■ Problem details ■
Omit the pictures. Print each entry below exactly.

[Items from a dataset]
<<<<

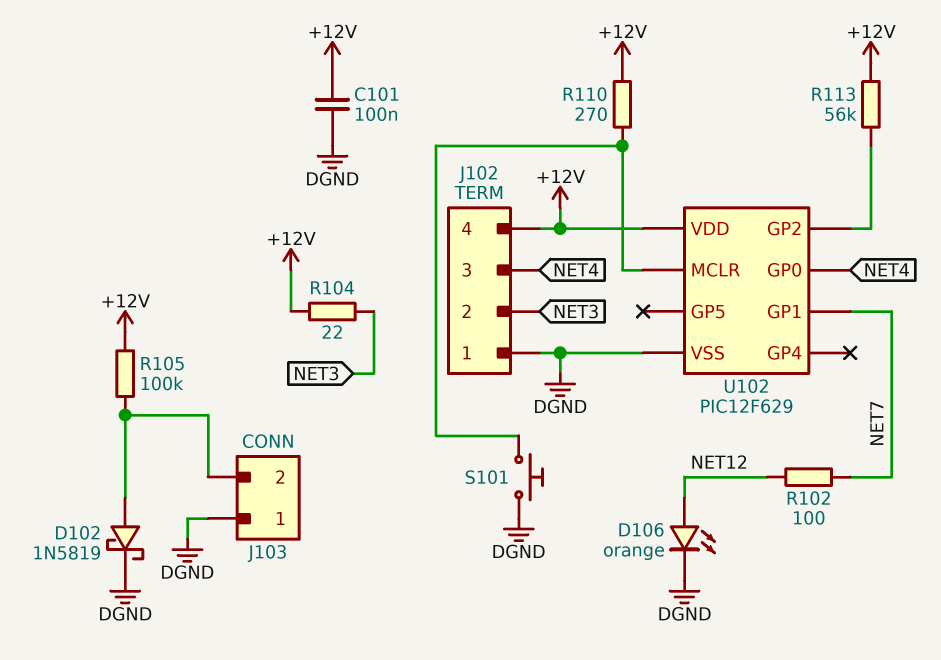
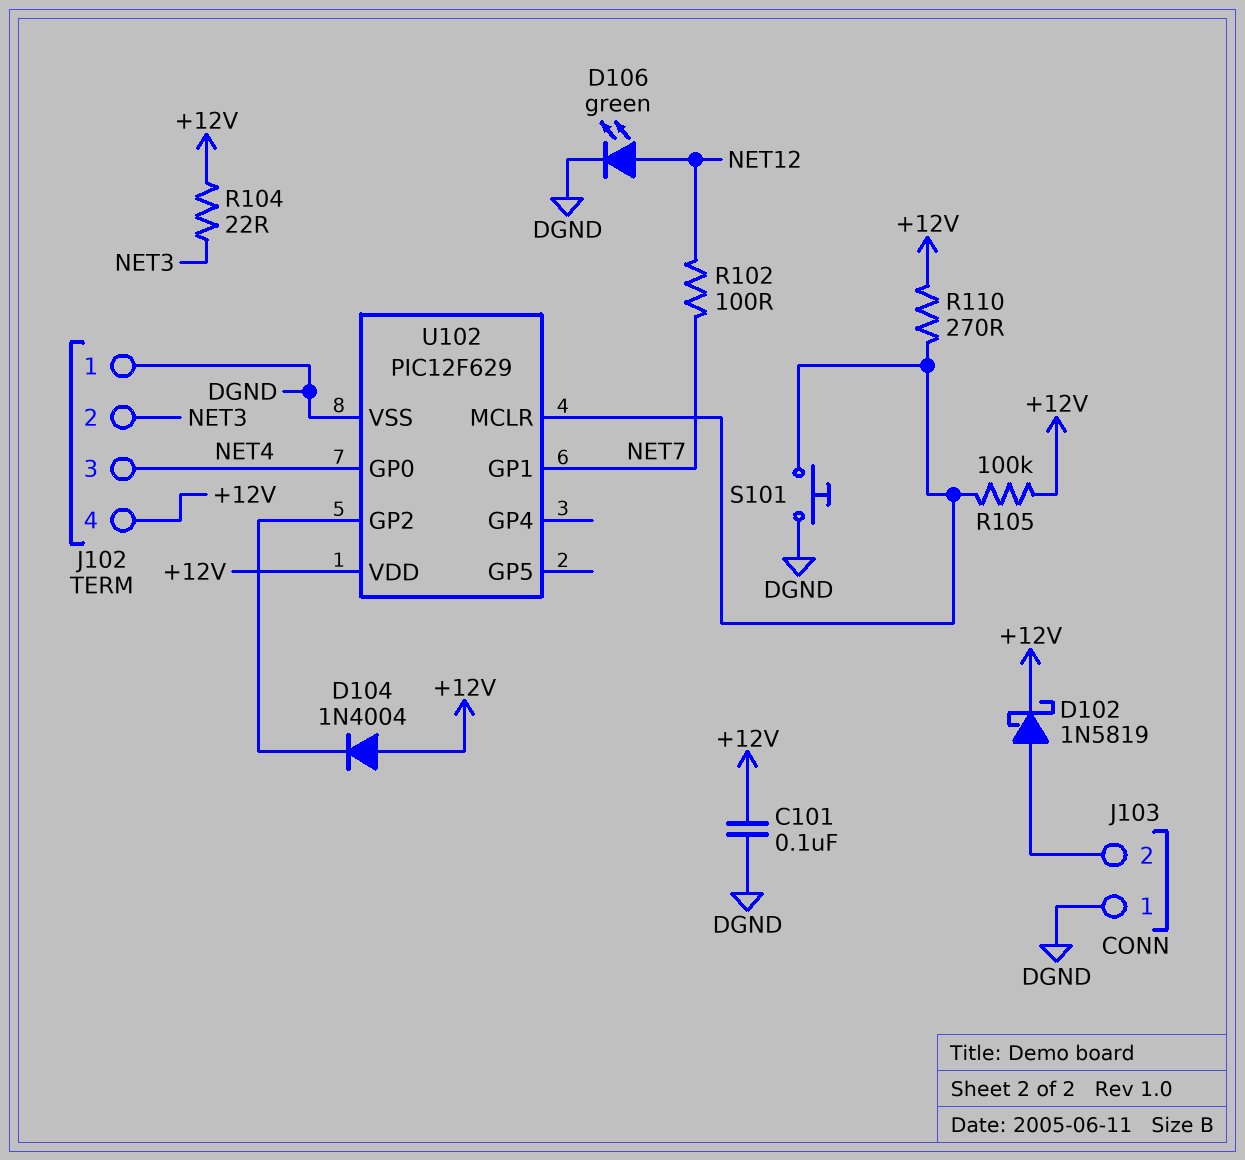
D102: schottky 1N5819 (A J103/2, K DGND) -> schottky 1N5819 (A J103/2, K +12V)
D104: none -> diode 1N4004 (A +12V, K U102/GP2)
D106: LED orange (A NET12, K DGND) -> LED green (A NET12, K DGND)
R105: 100k (+12V, J103/2) -> 100k (+12V, U102/MCLR)
R113: 56k (+12V, U102/GP2) -> none

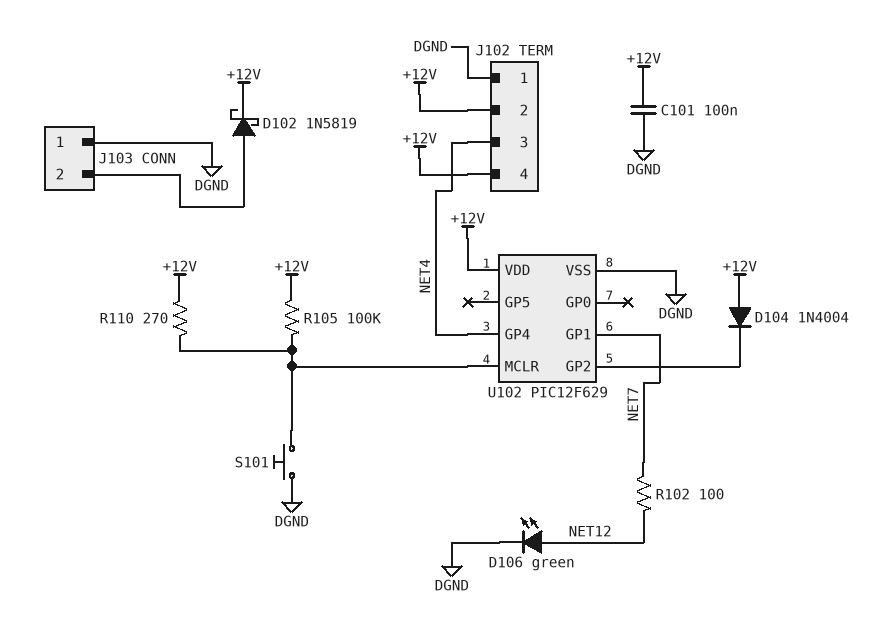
J102 pin 2: NET3 -> +12V
R104: 22 (+12V, NET3) -> none
U102 pin GP0: NET4 -> none
U102 pin GP4: none -> NET4

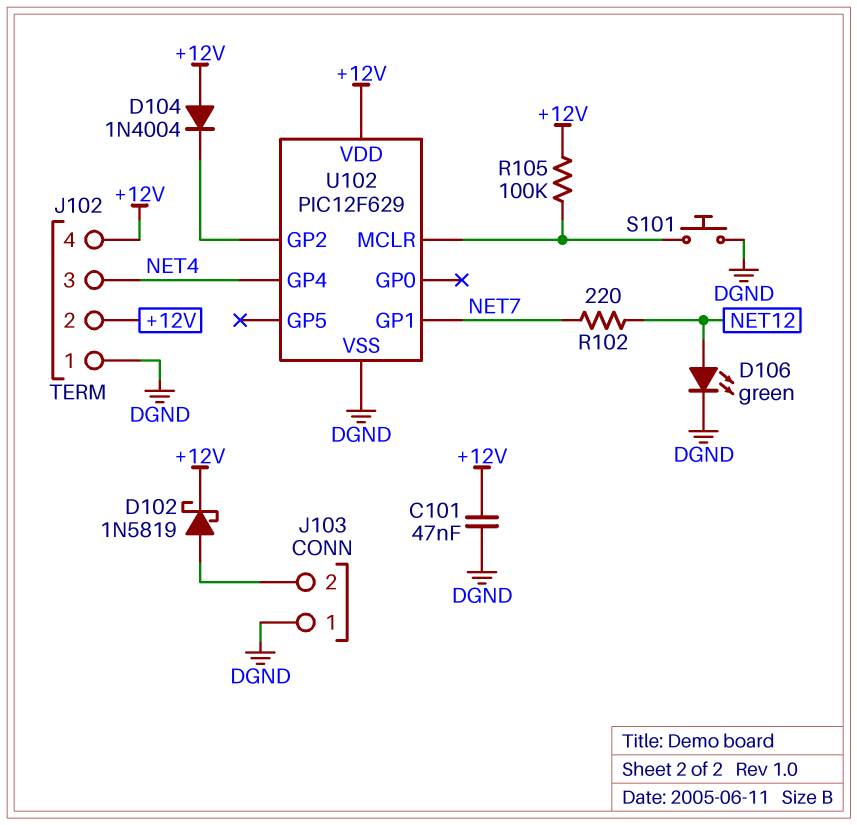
C101: 100nF (+12V, DGND) -> 47nF (+12V, DGND)
R102: 100 (NET7, NET12) -> 220 (NET7, NET12)
R110: 270 (+12V, U102/MCLR) -> none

>>>>

■ Your response ■
D102: schottky 1N5819 (A J103/2, K DGND) -> schottky 1N5819 (A J103/2, K +12V)
D104: none -> diode 1N4004 (A +12V, K U102/GP2)
D106: LED orange (A NET12, K DGND) -> LED green (A NET12, K DGND)
R105: 100k (+12V, J103/2) -> 100k (+12V, U102/MCLR)
R113: 56k (+12V, U102/GP2) -> none

J102 pin 2: NET3 -> +12V
R104: 22 (+12V, NET3) -> none
U102 pin GP0: NET4 -> none
U102 pin GP4: none -> NET4

C101: 100nF (+12V, DGND) -> 47nF (+12V, DGND)
R102: 100 (NET7, NET12) -> 220 (NET7, NET12)
R110: 270 (+12V, U102/MCLR) -> none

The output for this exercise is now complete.